##### Listed records #####

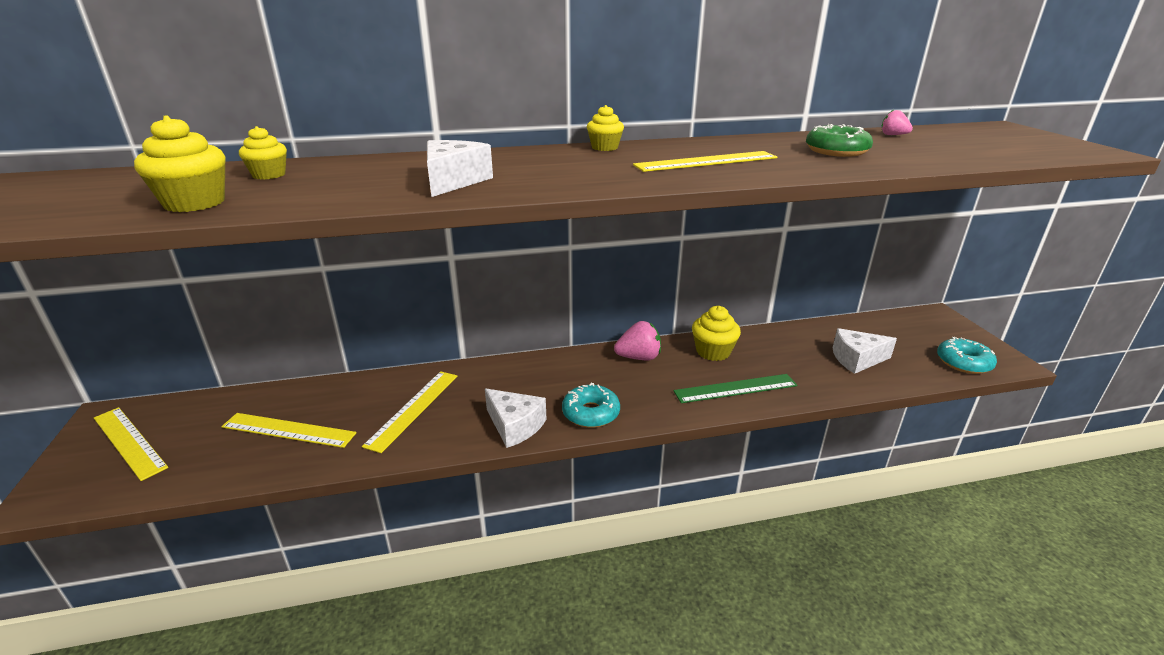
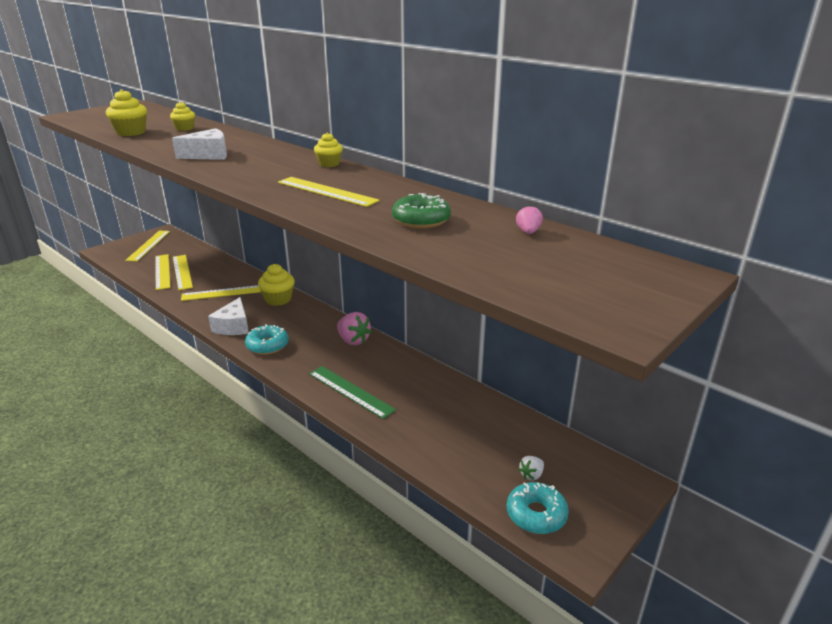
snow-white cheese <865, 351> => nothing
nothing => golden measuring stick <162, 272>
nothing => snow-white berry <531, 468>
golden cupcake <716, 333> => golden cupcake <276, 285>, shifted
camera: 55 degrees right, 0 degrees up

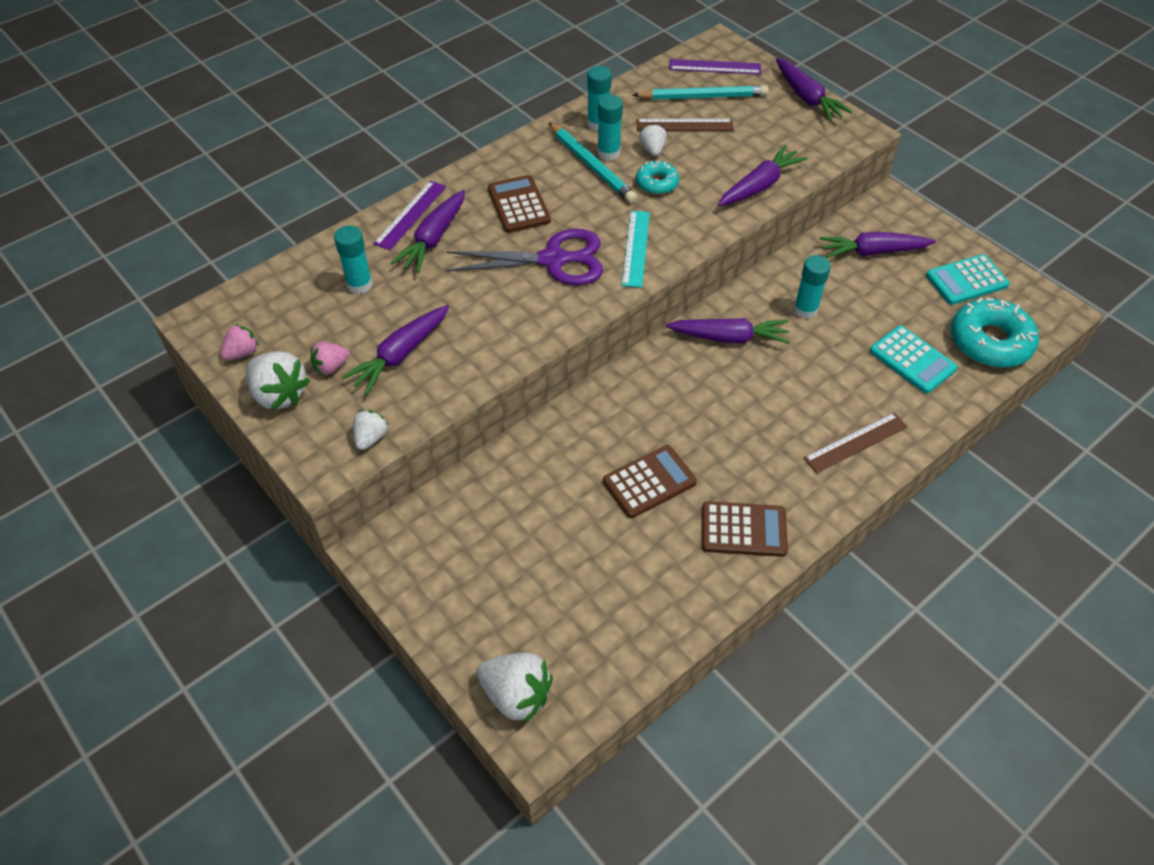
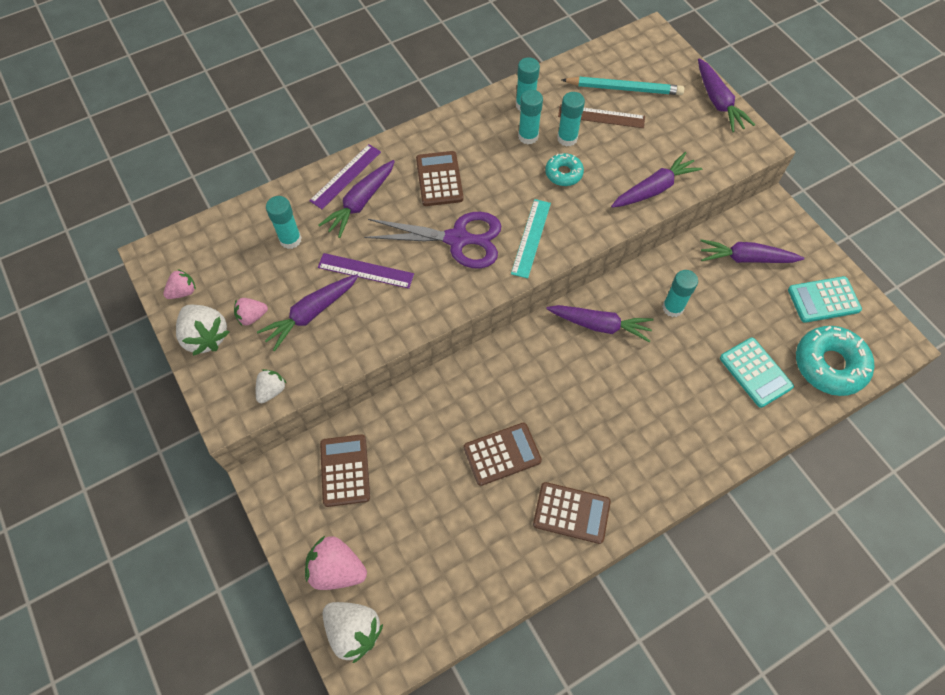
turquoise wooden pencil <592, 162> => nothing
brown measuring stick <856, 442> => nothing
nothing => pink berry <336, 563>
nothing => brown adding machine <345, 470>
purple measuring stick <715, 66> => purple measuring stick <366, 271>, shifted
snow-white berry <653, 139> => turquoise glue stick <571, 119>
camera: 10 degrees right, 10 degrees up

#####

▶ Goal of the exercise:
Your task is an exact transcription of all the data, minus the pictures.

▶ Response area:
snow-white cheese <865, 351> => nothing
nothing => golden measuring stick <162, 272>
nothing => snow-white berry <531, 468>
golden cupcake <716, 333> => golden cupcake <276, 285>, shifted
camera: 55 degrees right, 0 degrees up

turquoise wooden pencil <592, 162> => nothing
brown measuring stick <856, 442> => nothing
nothing => pink berry <336, 563>
nothing => brown adding machine <345, 470>
purple measuring stick <715, 66> => purple measuring stick <366, 271>, shifted
snow-white berry <653, 139> => turquoise glue stick <571, 119>
camera: 10 degrees right, 10 degrees up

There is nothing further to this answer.